Try it
In the entries below, which lines run from the one containing "(160, 204) = (219, 292): white" to the one containing "camera: 80 degrees right, 10 degrees up"? Copy exactly those lines, ends included, and no others.

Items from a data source
%%

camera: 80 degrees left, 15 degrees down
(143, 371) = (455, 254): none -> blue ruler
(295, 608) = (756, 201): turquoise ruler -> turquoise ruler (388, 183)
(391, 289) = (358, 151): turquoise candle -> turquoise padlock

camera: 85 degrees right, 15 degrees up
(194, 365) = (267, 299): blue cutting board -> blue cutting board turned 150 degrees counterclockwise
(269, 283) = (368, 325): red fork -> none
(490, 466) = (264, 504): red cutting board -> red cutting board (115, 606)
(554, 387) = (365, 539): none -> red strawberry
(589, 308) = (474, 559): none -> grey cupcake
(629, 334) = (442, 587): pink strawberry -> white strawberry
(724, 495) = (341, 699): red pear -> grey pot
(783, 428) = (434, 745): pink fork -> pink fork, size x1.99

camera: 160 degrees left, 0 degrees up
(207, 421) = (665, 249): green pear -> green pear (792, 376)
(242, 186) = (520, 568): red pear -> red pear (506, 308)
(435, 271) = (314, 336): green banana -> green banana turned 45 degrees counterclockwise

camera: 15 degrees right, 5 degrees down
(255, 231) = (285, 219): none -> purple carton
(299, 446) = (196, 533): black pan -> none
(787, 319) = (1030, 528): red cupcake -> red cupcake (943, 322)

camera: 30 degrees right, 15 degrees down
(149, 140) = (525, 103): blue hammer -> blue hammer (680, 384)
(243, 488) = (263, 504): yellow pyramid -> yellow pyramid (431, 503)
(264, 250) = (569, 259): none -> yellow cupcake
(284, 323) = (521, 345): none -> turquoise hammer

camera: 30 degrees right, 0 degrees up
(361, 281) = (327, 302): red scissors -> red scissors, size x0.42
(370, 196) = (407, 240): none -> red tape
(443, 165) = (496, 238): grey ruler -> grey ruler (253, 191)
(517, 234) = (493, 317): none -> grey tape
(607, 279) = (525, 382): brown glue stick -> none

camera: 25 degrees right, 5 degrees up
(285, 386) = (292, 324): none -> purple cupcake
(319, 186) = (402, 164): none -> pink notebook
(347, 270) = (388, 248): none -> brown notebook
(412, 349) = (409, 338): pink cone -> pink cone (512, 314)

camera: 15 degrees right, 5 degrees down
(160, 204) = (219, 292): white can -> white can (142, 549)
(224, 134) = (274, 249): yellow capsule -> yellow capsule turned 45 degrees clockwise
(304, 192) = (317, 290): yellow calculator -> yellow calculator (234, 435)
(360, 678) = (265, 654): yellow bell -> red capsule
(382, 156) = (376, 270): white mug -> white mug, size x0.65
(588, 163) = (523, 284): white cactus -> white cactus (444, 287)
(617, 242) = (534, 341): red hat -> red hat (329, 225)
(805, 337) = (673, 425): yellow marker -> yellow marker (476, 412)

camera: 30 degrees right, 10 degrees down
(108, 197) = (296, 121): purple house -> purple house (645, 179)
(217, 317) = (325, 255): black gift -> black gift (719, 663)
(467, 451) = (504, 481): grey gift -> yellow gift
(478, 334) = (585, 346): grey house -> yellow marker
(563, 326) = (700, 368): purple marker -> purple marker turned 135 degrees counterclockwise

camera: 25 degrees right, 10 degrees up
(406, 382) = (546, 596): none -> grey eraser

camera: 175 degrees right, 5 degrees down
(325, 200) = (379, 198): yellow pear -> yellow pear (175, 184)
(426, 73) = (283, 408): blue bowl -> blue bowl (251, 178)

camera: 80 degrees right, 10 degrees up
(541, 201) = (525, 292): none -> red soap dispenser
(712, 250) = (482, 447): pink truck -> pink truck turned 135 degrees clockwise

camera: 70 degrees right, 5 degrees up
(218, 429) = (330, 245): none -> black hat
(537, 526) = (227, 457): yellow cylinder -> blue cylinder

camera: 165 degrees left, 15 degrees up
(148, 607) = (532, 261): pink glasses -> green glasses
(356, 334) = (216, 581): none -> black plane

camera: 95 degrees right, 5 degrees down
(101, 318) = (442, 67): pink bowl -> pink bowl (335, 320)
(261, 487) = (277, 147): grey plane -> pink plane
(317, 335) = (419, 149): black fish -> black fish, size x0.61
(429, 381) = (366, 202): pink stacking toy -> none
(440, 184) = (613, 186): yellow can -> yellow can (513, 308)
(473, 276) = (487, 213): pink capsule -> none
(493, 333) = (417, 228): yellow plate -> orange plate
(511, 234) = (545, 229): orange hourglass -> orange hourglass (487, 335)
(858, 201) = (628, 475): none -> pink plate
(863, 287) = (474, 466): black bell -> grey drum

%%

Your solution
(160, 204) = (219, 292): white can -> white can (142, 549)
(224, 134) = (274, 249): yellow capsule -> yellow capsule turned 45 degrees clockwise
(304, 192) = (317, 290): yellow calculator -> yellow calculator (234, 435)
(360, 678) = (265, 654): yellow bell -> red capsule
(382, 156) = (376, 270): white mug -> white mug, size x0.65
(588, 163) = (523, 284): white cactus -> white cactus (444, 287)
(617, 242) = (534, 341): red hat -> red hat (329, 225)
(805, 337) = (673, 425): yellow marker -> yellow marker (476, 412)

camera: 30 degrees right, 10 degrees down
(108, 197) = (296, 121): purple house -> purple house (645, 179)
(217, 317) = (325, 255): black gift -> black gift (719, 663)
(467, 451) = (504, 481): grey gift -> yellow gift
(478, 334) = (585, 346): grey house -> yellow marker
(563, 326) = (700, 368): purple marker -> purple marker turned 135 degrees counterclockwise

camera: 25 degrees right, 10 degrees up
(406, 382) = (546, 596): none -> grey eraser

camera: 175 degrees right, 5 degrees down
(325, 200) = (379, 198): yellow pear -> yellow pear (175, 184)
(426, 73) = (283, 408): blue bowl -> blue bowl (251, 178)

camera: 80 degrees right, 10 degrees up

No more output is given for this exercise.